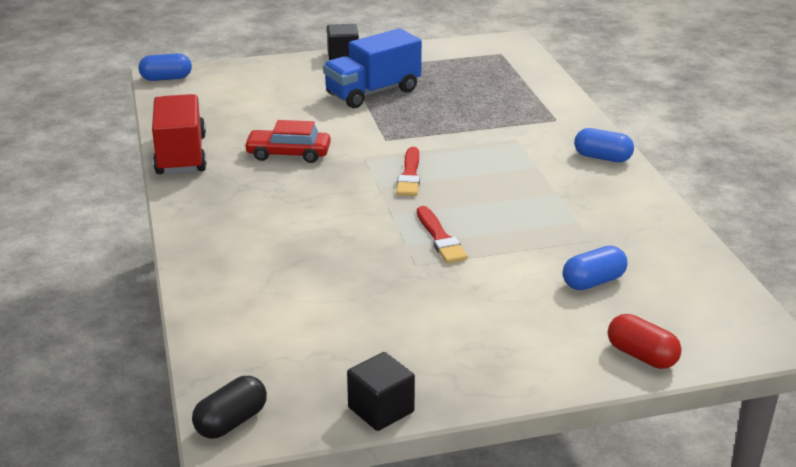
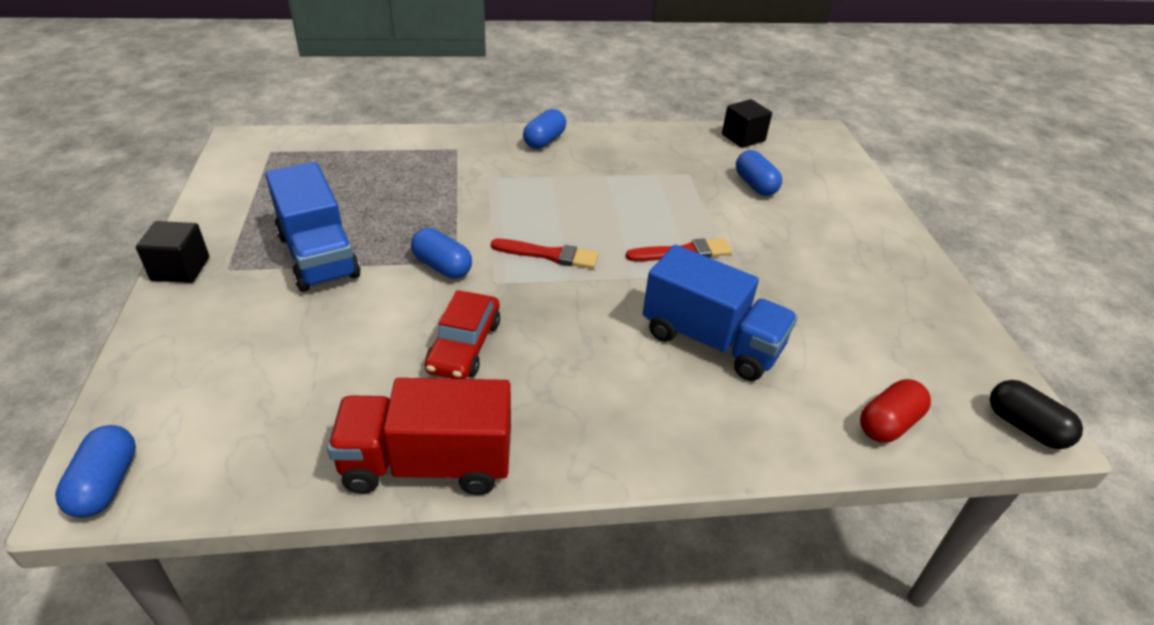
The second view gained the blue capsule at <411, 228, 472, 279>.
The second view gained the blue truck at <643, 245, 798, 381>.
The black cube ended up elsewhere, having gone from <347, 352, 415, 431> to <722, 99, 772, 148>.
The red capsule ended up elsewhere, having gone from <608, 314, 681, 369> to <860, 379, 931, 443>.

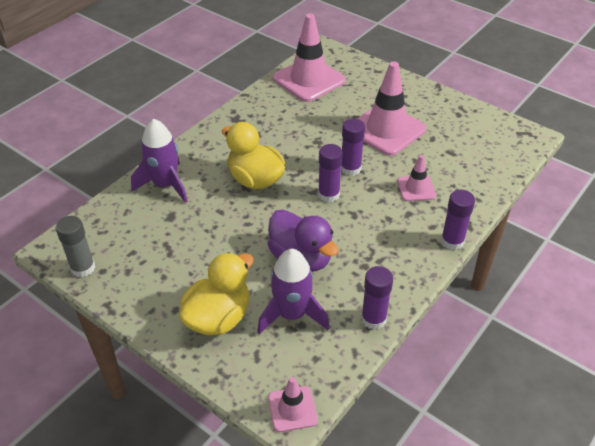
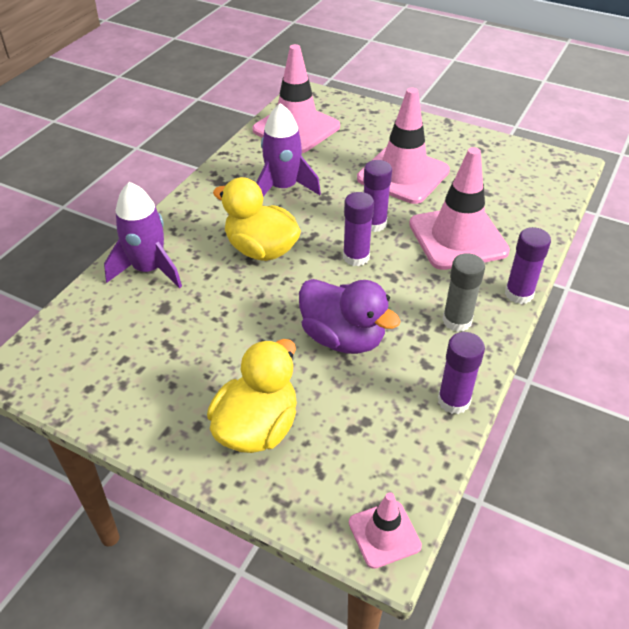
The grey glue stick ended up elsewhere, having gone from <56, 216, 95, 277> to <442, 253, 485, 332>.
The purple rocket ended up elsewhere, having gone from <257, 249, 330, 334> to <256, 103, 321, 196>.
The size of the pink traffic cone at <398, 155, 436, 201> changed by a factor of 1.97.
* * *
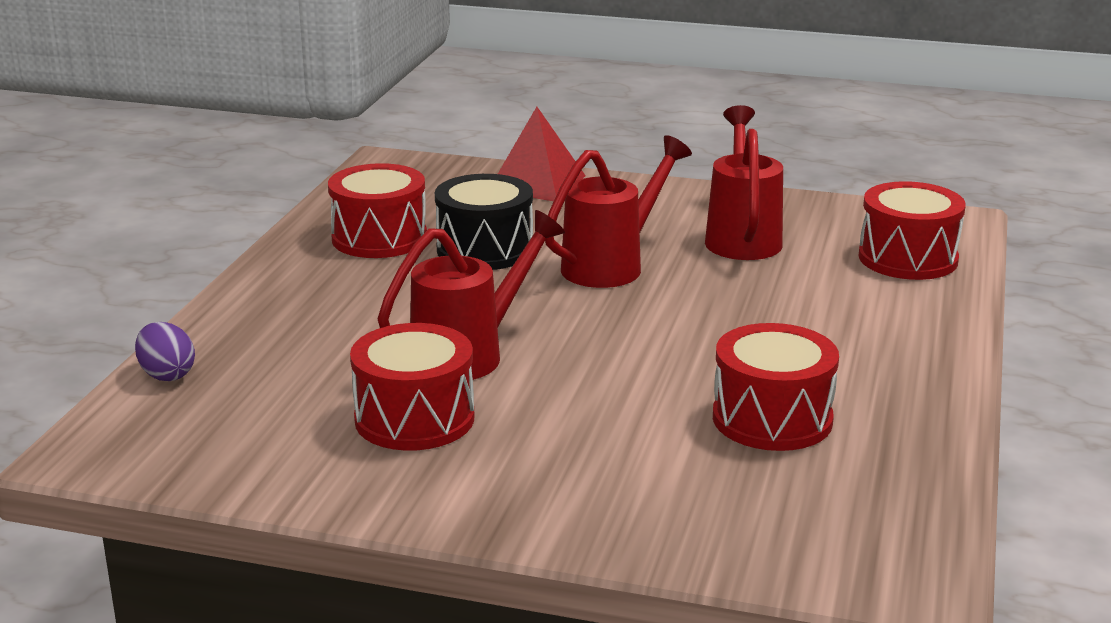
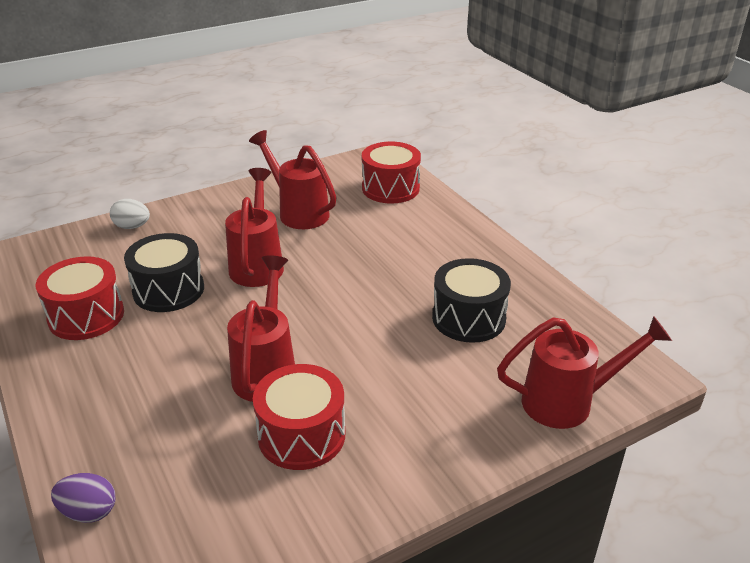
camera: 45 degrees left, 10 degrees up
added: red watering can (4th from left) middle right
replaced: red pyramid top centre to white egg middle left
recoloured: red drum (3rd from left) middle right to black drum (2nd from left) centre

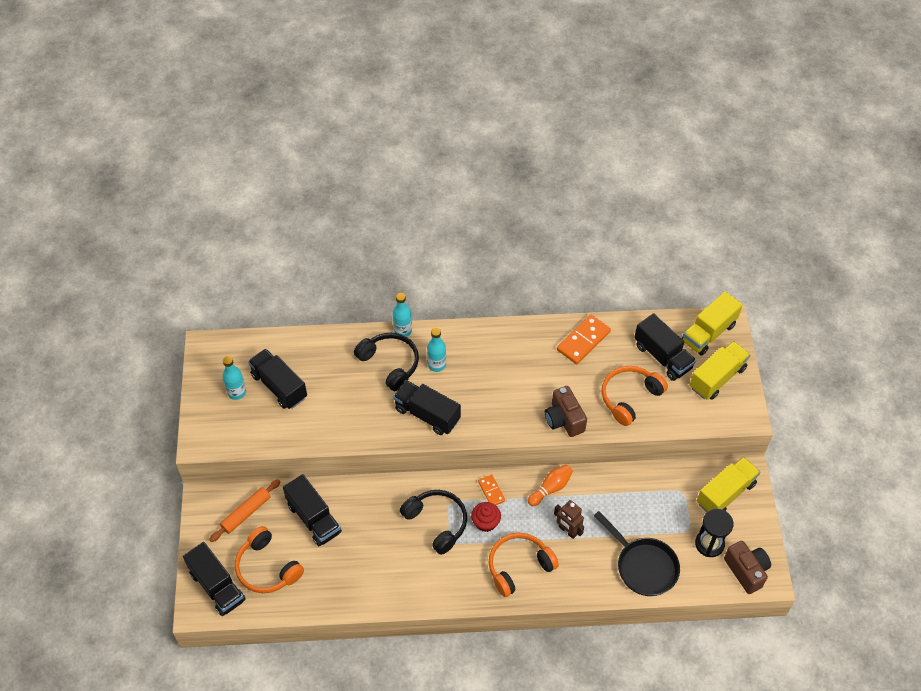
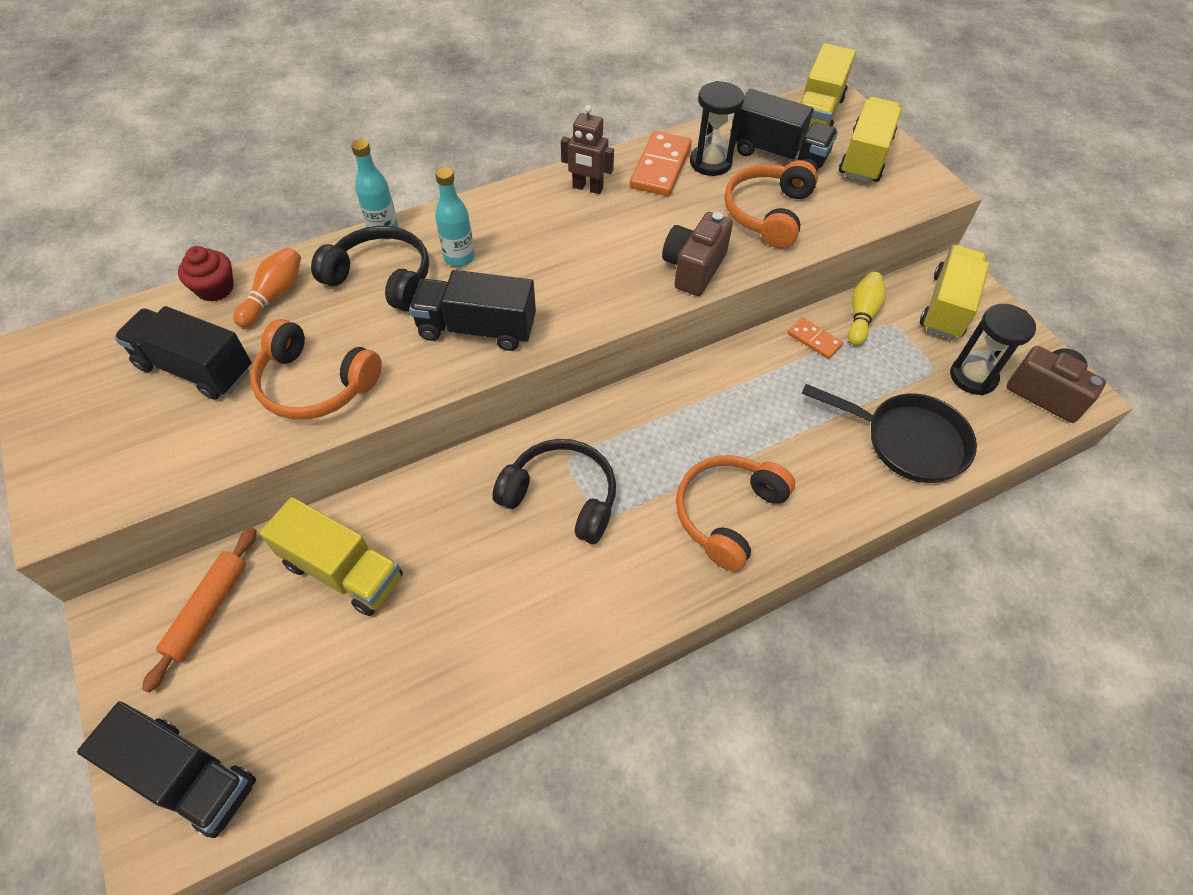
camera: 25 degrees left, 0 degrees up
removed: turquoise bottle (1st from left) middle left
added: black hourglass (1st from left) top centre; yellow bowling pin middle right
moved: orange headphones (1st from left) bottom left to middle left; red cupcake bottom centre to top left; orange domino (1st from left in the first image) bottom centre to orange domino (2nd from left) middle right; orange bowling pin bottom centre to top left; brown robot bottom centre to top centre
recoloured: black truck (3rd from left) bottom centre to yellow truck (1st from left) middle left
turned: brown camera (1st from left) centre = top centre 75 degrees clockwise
* * *
■ **TASK INSTRUCTIONS**
Copy the lines of the data above exactly as written, beginning with the line containing "added: red watering" and ending with the line containing "replaced: red pyramid", and leave out all other lines.

■ **RESPONSE BOX**
added: red watering can (4th from left) middle right
replaced: red pyramid top centre to white egg middle left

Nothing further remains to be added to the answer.